◆ TRY IT
Work out how many lines in the entries contain the string "phone", and give nothing but that number.
DATASET EXTRACT section start
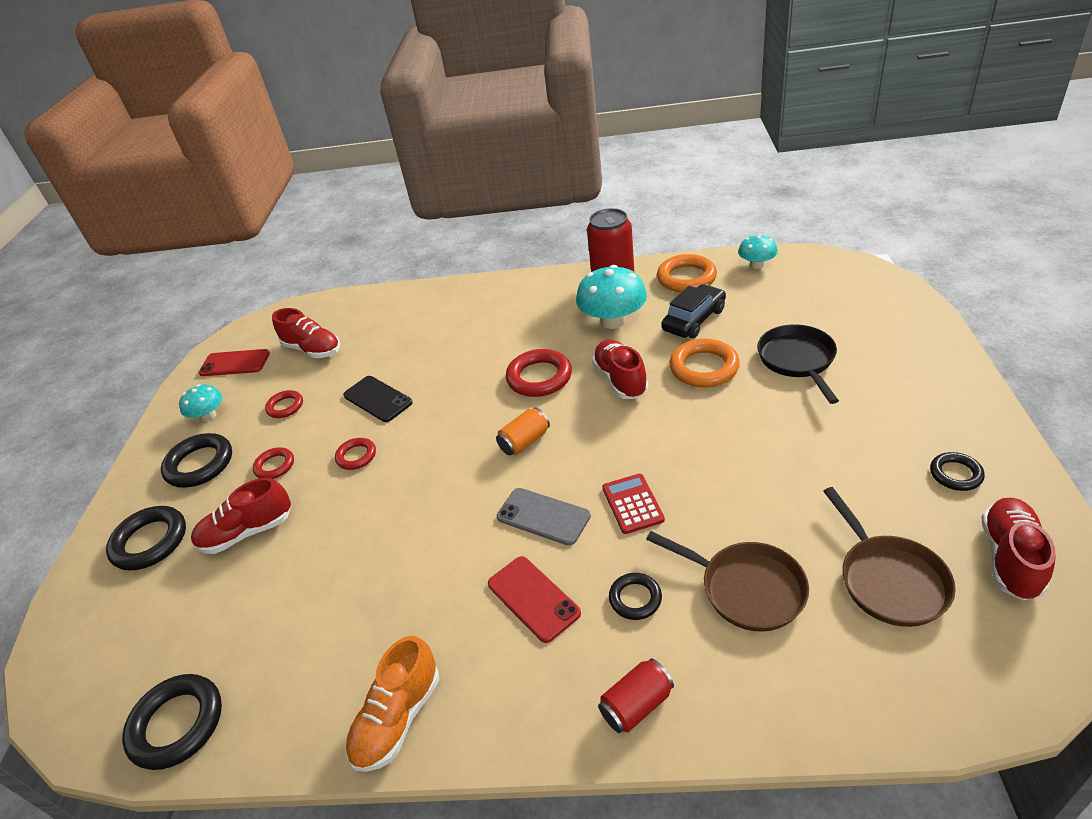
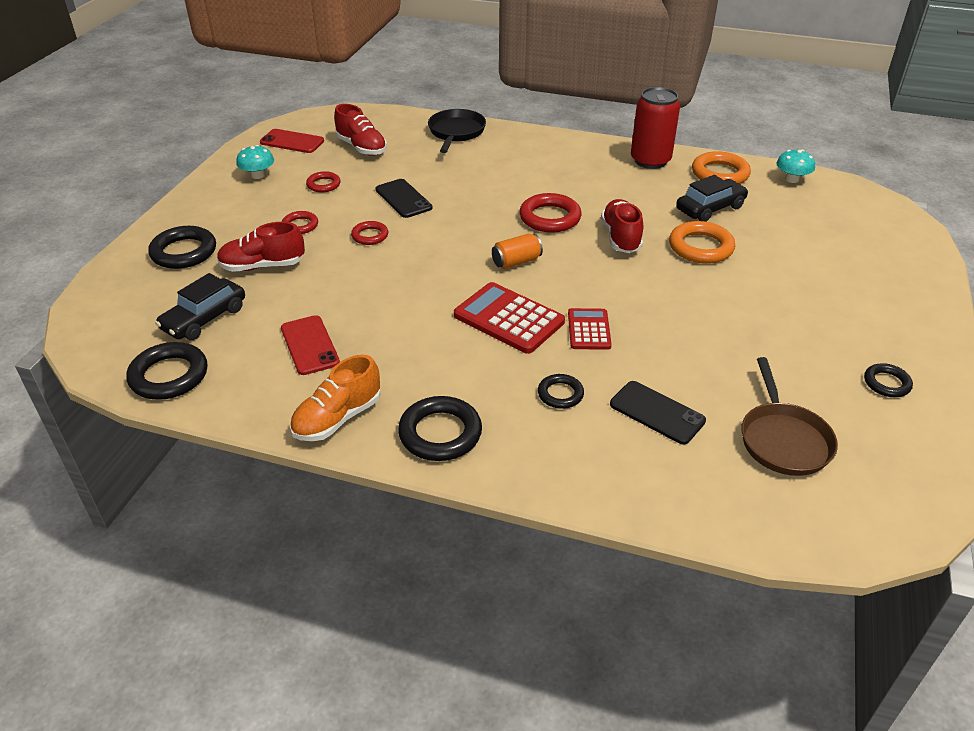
camera: 10 degrees right, 0 degrees up
(199, 626) = (204, 319): none -> black car
(200, 464) = (239, 208): black ring -> black ring (440, 433)
(533, 598) = (476, 371): red phone -> red phone (310, 345)
(543, 516) = (509, 319): grey phone -> red calculator
(613, 321) = (635, 191): turquoise mushroom -> none
(636, 705) = (529, 462): red can -> none
(746, 588) = (657, 412): brown pan -> black phone
(798, 360) = (790, 263): black pan -> black pan (456, 132)
(1010, 558) = (899, 454): red shoe -> none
DATASET EXTRACT section end
◆ YOUR RESPONSE
3